Please copy the lines below, exactly as they are, from the one with "(294, 111) = (253, 228): orange" through the one with "camera: 175 degrees right, 10 degrees up", and leave out the pictures.

■ ■ ■ ■ ■ ■ ■

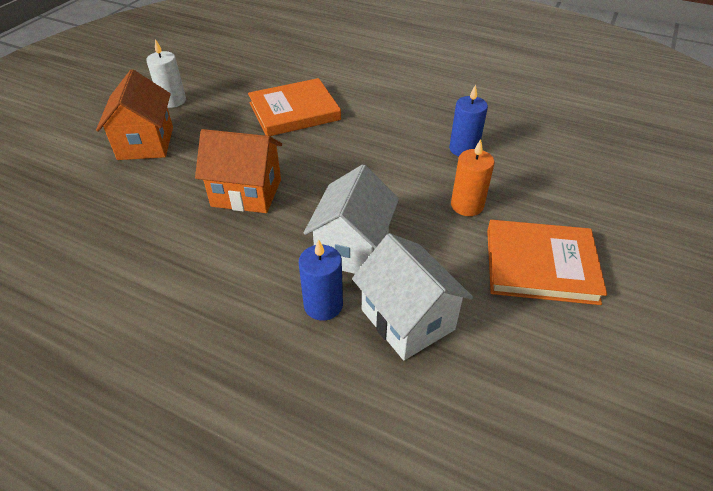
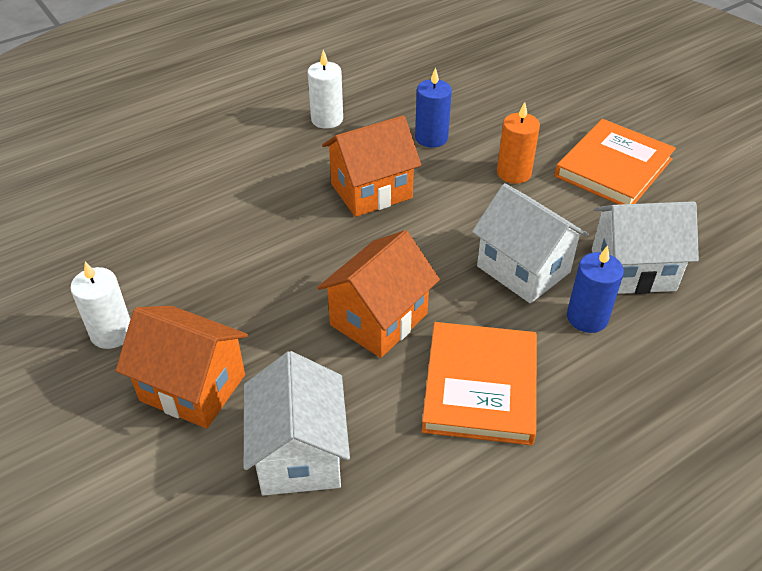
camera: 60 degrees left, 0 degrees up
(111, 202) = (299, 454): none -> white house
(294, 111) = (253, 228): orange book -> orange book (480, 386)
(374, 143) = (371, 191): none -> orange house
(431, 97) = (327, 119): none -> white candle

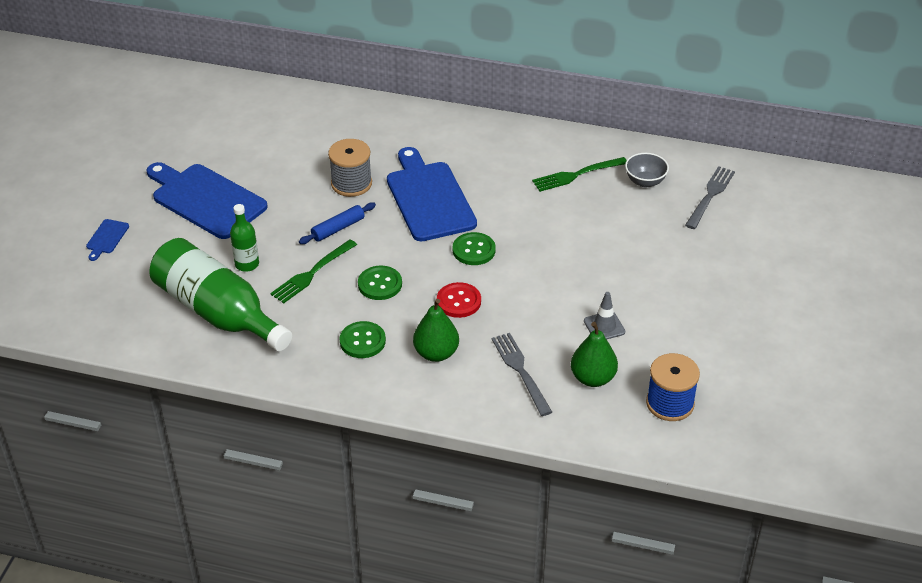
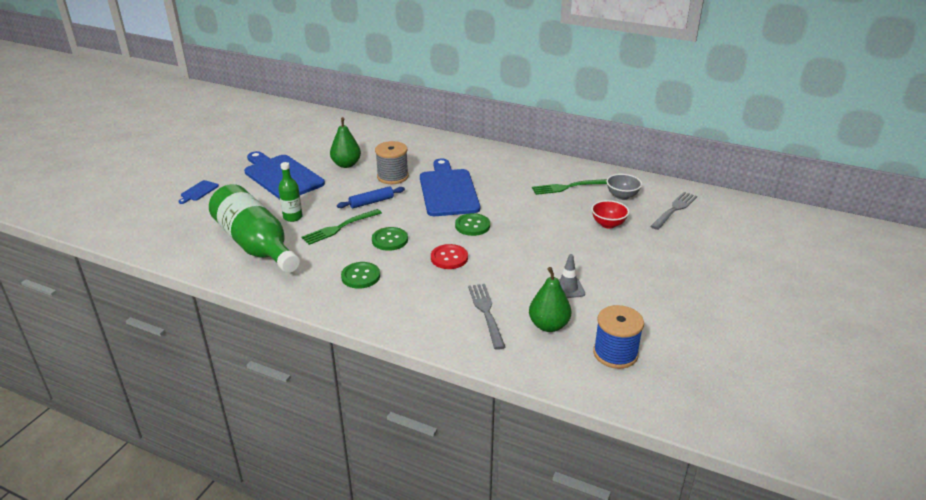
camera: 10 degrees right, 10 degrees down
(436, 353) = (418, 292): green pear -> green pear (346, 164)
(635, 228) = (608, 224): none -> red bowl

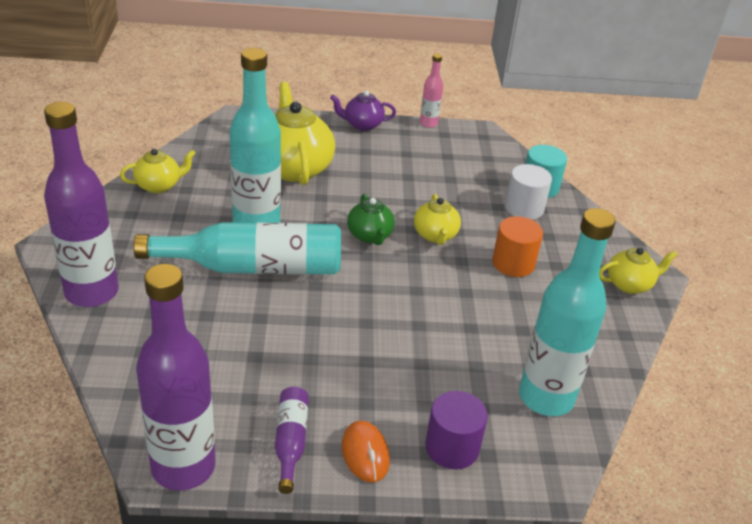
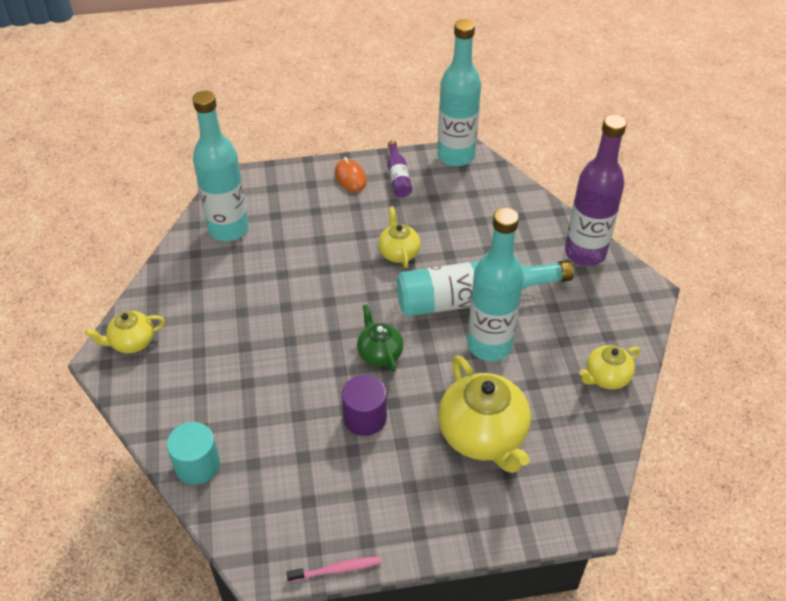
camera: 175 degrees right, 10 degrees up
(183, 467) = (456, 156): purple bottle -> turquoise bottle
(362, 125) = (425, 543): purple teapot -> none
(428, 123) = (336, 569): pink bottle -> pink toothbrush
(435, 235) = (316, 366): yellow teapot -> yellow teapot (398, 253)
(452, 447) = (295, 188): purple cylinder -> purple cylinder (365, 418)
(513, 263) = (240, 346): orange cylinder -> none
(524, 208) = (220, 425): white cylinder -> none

■ ■ ■ ■ ■ ■ ■

• _EXERCISE RESULT_
(294, 111) = (253, 228): orange book -> orange book (480, 386)
(374, 143) = (371, 191): none -> orange house
(431, 97) = (327, 119): none -> white candle

camera: 10 degrees right, 10 degrees down
(436, 353) = (418, 292): green pear -> green pear (346, 164)
(635, 228) = (608, 224): none -> red bowl

camera: 175 degrees right, 10 degrees up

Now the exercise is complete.